Your assignment
Below are several records. Retype exactly those lines running from the one with "none -> piece" through the one with "none -> hardcover/aqua 559,310,52,48", end lines included, and no others.

Provided records
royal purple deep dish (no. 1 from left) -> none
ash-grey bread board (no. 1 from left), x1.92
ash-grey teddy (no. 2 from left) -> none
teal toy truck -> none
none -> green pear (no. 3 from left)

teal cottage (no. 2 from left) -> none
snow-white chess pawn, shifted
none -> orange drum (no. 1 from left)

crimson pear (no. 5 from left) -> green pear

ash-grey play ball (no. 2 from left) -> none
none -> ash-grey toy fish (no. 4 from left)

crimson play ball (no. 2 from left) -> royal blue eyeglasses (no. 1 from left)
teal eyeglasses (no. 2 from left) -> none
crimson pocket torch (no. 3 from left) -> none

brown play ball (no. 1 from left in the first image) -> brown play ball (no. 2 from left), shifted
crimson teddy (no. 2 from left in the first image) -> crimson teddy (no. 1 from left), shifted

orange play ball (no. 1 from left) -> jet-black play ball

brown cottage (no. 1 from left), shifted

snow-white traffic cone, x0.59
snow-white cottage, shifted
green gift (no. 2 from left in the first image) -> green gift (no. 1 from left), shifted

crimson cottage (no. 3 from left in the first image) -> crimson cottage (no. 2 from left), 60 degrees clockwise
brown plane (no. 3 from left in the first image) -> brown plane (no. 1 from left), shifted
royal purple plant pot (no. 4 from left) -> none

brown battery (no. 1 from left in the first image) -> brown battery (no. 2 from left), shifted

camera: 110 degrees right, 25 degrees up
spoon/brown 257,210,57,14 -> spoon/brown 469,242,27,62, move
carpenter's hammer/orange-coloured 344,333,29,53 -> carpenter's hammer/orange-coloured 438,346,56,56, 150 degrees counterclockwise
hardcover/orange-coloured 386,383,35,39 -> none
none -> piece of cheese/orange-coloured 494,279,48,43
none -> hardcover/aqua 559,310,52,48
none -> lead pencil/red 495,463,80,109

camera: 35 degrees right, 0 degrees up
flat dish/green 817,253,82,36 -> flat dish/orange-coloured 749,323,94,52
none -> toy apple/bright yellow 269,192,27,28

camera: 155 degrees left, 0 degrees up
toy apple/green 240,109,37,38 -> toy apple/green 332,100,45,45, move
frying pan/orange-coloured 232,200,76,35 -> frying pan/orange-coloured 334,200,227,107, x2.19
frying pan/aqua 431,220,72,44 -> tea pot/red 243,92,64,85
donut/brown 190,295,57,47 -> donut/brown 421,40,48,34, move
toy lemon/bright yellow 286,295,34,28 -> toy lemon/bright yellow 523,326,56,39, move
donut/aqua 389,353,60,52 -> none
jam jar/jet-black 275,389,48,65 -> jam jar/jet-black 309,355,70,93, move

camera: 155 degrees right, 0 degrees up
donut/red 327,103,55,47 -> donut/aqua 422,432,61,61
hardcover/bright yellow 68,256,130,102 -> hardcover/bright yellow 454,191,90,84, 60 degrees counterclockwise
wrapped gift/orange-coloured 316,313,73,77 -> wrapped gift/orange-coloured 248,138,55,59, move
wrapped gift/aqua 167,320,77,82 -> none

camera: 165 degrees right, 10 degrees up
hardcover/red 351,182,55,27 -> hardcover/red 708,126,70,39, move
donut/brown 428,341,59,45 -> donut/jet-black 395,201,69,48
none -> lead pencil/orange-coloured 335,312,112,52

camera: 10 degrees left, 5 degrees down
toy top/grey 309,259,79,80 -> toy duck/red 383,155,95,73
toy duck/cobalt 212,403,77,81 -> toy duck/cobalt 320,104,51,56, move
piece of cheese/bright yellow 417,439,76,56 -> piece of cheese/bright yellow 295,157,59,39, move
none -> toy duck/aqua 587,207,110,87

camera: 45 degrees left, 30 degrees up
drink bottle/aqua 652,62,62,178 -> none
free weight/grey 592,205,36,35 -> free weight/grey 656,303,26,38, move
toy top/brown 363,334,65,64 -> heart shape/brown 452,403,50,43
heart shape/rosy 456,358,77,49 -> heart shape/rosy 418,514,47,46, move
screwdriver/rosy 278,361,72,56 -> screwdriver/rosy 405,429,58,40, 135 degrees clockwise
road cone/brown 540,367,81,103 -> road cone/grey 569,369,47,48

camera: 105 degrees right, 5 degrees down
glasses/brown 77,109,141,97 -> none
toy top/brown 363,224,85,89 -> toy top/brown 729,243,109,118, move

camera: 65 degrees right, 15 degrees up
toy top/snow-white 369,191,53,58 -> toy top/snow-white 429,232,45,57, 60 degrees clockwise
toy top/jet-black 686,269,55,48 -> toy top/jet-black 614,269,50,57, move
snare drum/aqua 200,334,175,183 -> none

Answer
none -> piece of cheese/orange-coloured 494,279,48,43
none -> hardcover/aqua 559,310,52,48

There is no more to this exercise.